**What the exercise asks**.
With pictures excluded, copy word for word the lines in the data below from the line containing "(517, 442) = (683, 259): red" through the line containing "(233, 393) = (217, 405): black".

**Supplied records**.
________________________________________

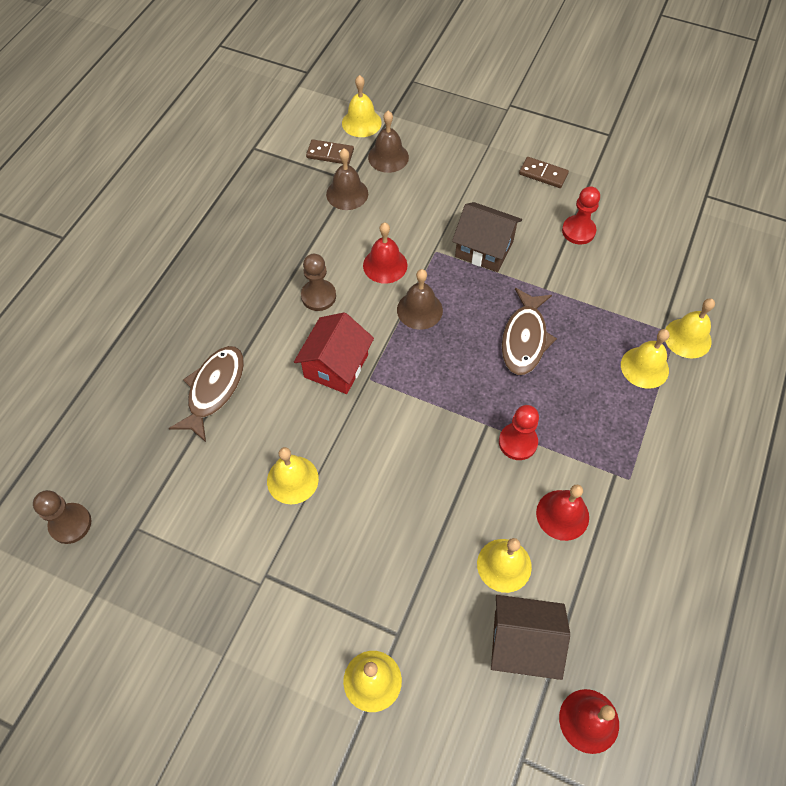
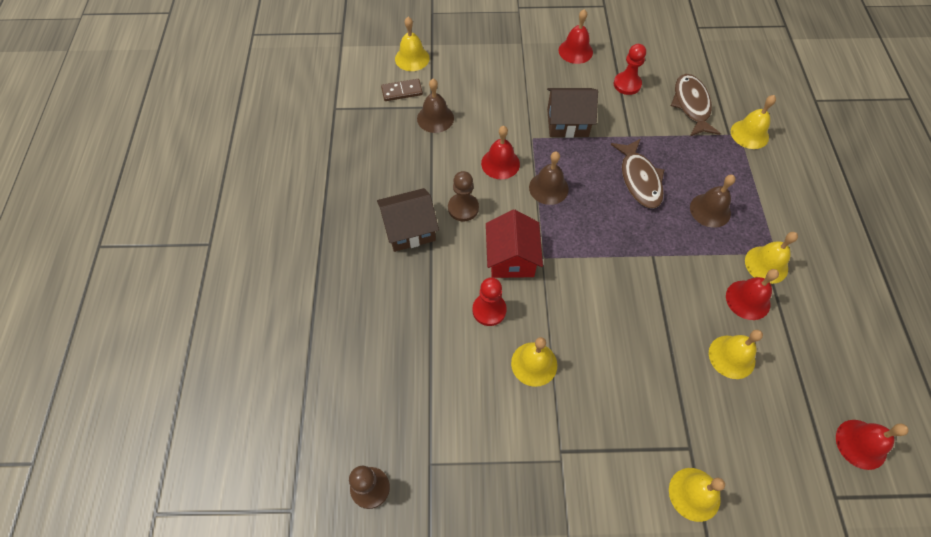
camera: 25 degrees left, 0 degrees up
(214, 390) = (424, 319): brown fish -> brown fish (691, 105)
(388, 157) = (450, 78): brown bell -> brown bell (710, 210)
(517, 442) = (683, 259): red pawn -> red pawn (489, 310)
(522, 643) = (781, 409): brown house -> brown house (409, 229)
(543, 174) = (575, 51): brown domino -> red bell
(644, 367) = (734, 167): yellow bell -> yellow bell (766, 264)

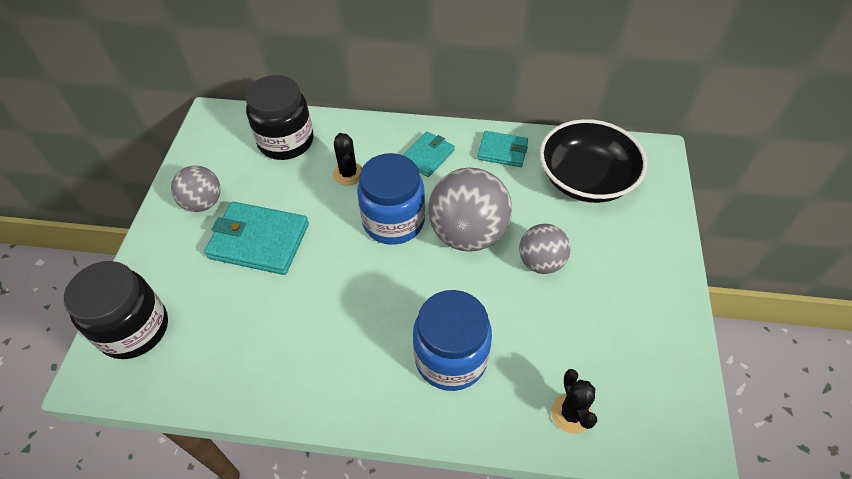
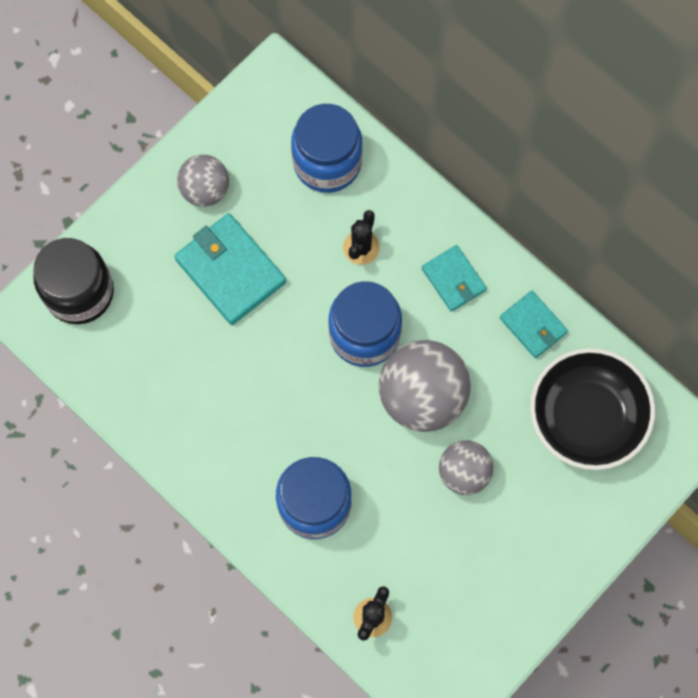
camera: 35 degrees right, 20 degrees up
(286, 141) = (327, 162): black jar -> blue jar
(427, 156) = (453, 279): turquoise wallet -> turquoise wallet turned 75 degrees clockwise

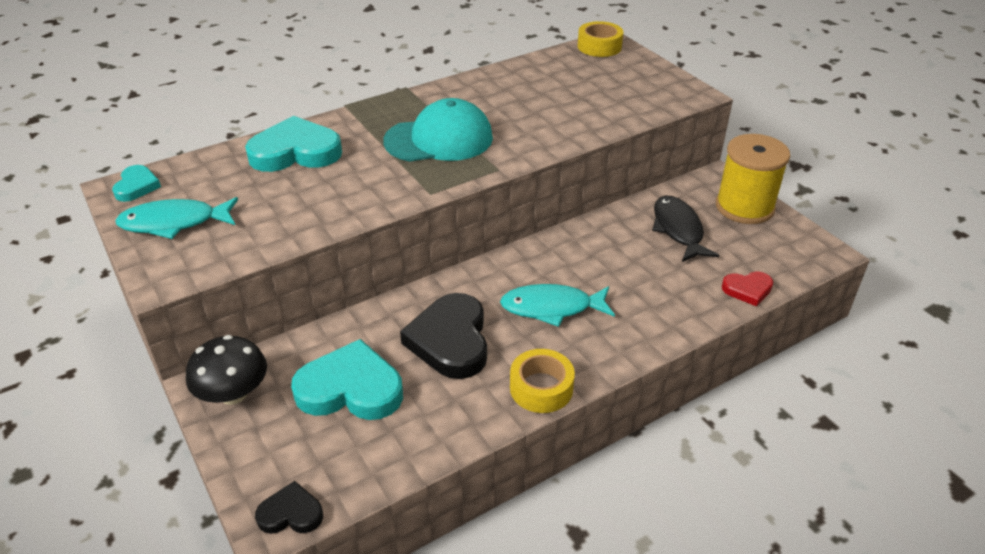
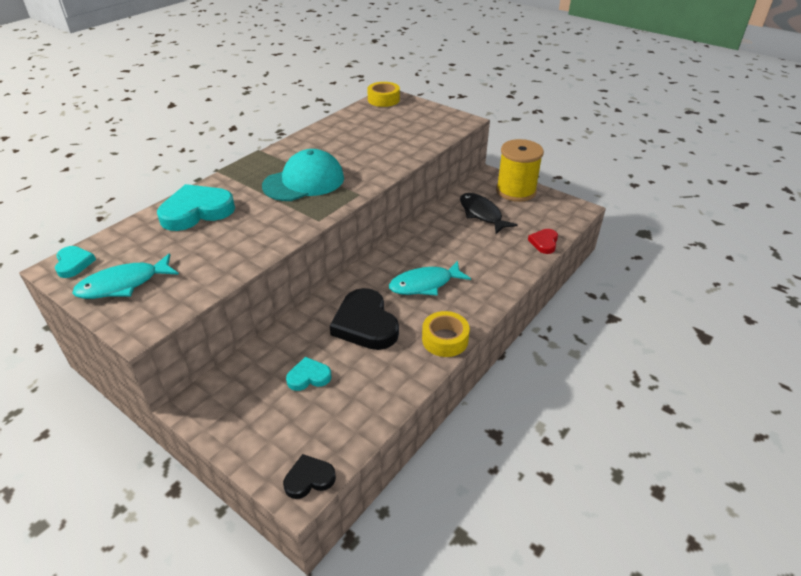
camera: 20 degrees left, 0 degrees up
(233, 393) = (217, 405): black mushroom -> none
(350, 389) = (309, 377): turquoise heart -> turquoise heart, size x0.52
(747, 290) = (544, 243): red heart -> red heart turned 135 degrees clockwise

________________________________________

**Exercise result**.
(517, 442) = (683, 259): red pawn -> red pawn (489, 310)
(522, 643) = (781, 409): brown house -> brown house (409, 229)
(543, 174) = (575, 51): brown domino -> red bell
(644, 367) = (734, 167): yellow bell -> yellow bell (766, 264)

camera: 35 degrees right, 20 degrees up
(286, 141) = (327, 162): black jar -> blue jar
(427, 156) = (453, 279): turquoise wallet -> turquoise wallet turned 75 degrees clockwise

camera: 20 degrees left, 0 degrees up
(233, 393) = (217, 405): black mushroom -> none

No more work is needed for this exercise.